DIRECTIONS FOR THIS TASK
Below are the records; copy exactly the stretch from the line containing "STEPPER1 pin IN4: 15 -> 5" through the line containing "TFT2 pin SCK: A3 -> B15", both ends included, and nothing else.

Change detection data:

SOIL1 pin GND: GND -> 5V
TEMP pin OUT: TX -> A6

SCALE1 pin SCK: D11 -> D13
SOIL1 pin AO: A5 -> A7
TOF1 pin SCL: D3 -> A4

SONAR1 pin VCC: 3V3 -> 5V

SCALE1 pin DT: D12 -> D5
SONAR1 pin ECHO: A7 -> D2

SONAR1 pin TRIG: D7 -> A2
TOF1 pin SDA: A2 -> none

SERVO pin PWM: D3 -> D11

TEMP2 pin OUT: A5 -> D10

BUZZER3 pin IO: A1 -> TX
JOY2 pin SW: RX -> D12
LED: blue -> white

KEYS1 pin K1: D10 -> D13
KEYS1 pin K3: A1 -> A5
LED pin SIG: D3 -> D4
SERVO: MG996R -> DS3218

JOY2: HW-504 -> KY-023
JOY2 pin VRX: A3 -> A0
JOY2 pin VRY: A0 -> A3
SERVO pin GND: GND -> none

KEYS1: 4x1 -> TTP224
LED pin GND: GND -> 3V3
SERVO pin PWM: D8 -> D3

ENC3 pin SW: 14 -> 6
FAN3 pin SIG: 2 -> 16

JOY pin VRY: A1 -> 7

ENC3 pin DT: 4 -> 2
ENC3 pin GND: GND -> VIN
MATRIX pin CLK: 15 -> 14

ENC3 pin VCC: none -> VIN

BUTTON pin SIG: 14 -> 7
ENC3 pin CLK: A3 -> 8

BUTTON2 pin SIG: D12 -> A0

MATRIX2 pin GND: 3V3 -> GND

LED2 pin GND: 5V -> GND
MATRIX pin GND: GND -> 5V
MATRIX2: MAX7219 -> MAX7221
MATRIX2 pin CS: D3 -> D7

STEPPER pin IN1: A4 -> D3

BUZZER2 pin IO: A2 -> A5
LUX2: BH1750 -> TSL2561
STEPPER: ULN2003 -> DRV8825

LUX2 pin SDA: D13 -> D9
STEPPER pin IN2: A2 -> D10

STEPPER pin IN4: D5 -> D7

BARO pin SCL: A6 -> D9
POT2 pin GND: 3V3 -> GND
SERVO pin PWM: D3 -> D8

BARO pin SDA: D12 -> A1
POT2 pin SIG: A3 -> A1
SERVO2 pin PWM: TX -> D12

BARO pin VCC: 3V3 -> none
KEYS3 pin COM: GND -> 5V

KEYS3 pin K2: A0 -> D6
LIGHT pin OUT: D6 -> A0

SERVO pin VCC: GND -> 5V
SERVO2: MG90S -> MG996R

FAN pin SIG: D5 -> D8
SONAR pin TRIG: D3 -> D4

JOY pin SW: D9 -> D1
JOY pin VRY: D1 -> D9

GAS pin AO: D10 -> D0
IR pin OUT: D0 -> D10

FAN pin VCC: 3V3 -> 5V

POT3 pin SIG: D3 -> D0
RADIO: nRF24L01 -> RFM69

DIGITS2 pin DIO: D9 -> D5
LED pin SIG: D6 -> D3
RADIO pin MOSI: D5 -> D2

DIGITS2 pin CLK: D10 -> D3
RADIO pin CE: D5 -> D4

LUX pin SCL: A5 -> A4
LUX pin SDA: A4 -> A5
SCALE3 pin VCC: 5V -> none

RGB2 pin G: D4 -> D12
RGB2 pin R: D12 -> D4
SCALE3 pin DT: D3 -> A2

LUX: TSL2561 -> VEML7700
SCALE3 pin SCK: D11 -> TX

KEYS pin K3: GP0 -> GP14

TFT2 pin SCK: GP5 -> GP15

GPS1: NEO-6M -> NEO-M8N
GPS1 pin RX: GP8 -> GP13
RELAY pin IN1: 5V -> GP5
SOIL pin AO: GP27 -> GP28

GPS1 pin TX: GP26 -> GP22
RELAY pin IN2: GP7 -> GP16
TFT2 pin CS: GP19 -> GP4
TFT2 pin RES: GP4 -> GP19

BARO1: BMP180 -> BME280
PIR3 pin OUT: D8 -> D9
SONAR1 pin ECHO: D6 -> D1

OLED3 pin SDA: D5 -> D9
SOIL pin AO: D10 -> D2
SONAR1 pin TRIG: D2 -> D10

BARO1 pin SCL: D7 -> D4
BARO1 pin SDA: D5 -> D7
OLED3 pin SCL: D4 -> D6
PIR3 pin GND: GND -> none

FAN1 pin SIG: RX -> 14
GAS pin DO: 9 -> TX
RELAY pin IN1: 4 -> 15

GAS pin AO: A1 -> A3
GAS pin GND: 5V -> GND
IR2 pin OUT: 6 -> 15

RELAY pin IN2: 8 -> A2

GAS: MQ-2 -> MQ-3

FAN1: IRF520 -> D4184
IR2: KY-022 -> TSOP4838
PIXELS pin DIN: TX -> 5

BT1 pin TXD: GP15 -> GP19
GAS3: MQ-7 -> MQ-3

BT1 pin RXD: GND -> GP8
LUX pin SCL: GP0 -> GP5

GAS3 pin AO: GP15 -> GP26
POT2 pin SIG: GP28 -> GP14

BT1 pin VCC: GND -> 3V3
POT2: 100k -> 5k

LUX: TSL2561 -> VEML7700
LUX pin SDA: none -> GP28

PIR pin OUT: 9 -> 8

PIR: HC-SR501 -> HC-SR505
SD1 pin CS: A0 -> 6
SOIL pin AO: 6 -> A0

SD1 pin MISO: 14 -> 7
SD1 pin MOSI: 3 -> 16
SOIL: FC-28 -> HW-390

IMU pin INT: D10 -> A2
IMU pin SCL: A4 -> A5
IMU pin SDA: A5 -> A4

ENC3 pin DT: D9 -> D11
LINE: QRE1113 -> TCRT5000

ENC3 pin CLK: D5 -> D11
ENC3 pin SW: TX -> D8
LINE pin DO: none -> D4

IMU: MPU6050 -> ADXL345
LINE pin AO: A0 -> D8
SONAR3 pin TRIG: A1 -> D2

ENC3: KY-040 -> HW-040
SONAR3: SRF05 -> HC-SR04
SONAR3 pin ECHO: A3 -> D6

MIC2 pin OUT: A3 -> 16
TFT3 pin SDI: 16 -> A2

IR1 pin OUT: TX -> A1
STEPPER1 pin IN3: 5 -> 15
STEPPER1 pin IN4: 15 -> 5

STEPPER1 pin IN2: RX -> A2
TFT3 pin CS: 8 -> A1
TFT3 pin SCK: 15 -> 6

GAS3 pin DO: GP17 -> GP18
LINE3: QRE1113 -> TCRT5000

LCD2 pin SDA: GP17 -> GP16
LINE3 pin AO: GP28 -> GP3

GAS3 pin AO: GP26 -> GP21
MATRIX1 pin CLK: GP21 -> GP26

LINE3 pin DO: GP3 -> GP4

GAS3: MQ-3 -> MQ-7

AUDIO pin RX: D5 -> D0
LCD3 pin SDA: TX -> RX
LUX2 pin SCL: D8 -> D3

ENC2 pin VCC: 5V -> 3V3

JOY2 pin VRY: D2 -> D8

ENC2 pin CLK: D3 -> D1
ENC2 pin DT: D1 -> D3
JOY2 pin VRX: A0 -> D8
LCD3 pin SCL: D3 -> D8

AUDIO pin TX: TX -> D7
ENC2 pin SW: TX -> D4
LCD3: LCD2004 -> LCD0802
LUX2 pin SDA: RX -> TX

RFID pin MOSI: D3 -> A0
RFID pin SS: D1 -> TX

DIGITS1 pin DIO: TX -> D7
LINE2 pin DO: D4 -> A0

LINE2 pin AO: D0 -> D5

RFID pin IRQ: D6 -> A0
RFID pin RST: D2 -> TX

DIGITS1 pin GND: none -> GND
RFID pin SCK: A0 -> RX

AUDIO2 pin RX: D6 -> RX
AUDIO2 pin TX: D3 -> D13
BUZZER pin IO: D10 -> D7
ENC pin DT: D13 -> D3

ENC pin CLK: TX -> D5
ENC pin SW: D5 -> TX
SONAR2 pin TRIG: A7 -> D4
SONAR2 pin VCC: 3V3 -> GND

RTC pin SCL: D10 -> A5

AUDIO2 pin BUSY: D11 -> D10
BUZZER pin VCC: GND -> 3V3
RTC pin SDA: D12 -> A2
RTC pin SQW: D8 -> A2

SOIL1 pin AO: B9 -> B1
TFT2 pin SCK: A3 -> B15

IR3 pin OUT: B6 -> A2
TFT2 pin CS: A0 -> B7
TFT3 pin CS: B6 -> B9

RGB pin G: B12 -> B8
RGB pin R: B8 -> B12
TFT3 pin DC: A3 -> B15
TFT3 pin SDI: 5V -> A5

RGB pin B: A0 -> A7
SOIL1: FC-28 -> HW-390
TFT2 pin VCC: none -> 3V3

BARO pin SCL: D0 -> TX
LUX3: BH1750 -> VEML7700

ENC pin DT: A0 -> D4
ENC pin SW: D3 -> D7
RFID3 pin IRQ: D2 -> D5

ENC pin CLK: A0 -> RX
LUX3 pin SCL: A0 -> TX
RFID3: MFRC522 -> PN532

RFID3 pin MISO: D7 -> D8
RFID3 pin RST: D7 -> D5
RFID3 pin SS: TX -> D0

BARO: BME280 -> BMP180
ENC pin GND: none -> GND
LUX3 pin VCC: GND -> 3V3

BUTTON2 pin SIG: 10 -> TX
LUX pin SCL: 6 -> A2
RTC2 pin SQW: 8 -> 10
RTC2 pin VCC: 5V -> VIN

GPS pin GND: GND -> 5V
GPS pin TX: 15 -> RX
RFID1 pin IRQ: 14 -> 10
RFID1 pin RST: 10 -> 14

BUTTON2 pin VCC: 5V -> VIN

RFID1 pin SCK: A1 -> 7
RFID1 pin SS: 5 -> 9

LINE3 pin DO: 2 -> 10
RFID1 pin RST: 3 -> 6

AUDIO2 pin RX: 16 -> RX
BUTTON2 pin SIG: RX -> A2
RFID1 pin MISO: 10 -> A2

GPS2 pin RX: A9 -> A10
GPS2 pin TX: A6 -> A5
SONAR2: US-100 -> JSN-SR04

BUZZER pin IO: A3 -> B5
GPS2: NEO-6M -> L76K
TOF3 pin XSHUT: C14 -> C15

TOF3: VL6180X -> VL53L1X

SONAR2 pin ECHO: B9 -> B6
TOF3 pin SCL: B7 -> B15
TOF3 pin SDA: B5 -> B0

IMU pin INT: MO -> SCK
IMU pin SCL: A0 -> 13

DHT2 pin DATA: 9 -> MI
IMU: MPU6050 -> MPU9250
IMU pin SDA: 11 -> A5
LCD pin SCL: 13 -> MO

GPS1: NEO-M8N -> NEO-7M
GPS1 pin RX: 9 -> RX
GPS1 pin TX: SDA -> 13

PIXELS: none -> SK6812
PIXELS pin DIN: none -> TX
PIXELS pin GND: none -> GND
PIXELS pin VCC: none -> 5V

EXERCISE SOLUTION
STEPPER1 pin IN4: 15 -> 5

STEPPER1 pin IN2: RX -> A2
TFT3 pin CS: 8 -> A1
TFT3 pin SCK: 15 -> 6

GAS3 pin DO: GP17 -> GP18
LINE3: QRE1113 -> TCRT5000

LCD2 pin SDA: GP17 -> GP16
LINE3 pin AO: GP28 -> GP3

GAS3 pin AO: GP26 -> GP21
MATRIX1 pin CLK: GP21 -> GP26

LINE3 pin DO: GP3 -> GP4

GAS3: MQ-3 -> MQ-7

AUDIO pin RX: D5 -> D0
LCD3 pin SDA: TX -> RX
LUX2 pin SCL: D8 -> D3

ENC2 pin VCC: 5V -> 3V3

JOY2 pin VRY: D2 -> D8

ENC2 pin CLK: D3 -> D1
ENC2 pin DT: D1 -> D3
JOY2 pin VRX: A0 -> D8
LCD3 pin SCL: D3 -> D8

AUDIO pin TX: TX -> D7
ENC2 pin SW: TX -> D4
LCD3: LCD2004 -> LCD0802
LUX2 pin SDA: RX -> TX

RFID pin MOSI: D3 -> A0
RFID pin SS: D1 -> TX

DIGITS1 pin DIO: TX -> D7
LINE2 pin DO: D4 -> A0

LINE2 pin AO: D0 -> D5

RFID pin IRQ: D6 -> A0
RFID pin RST: D2 -> TX

DIGITS1 pin GND: none -> GND
RFID pin SCK: A0 -> RX

AUDIO2 pin RX: D6 -> RX
AUDIO2 pin TX: D3 -> D13
BUZZER pin IO: D10 -> D7
ENC pin DT: D13 -> D3

ENC pin CLK: TX -> D5
ENC pin SW: D5 -> TX
SONAR2 pin TRIG: A7 -> D4
SONAR2 pin VCC: 3V3 -> GND

RTC pin SCL: D10 -> A5

AUDIO2 pin BUSY: D11 -> D10
BUZZER pin VCC: GND -> 3V3
RTC pin SDA: D12 -> A2
RTC pin SQW: D8 -> A2

SOIL1 pin AO: B9 -> B1
TFT2 pin SCK: A3 -> B15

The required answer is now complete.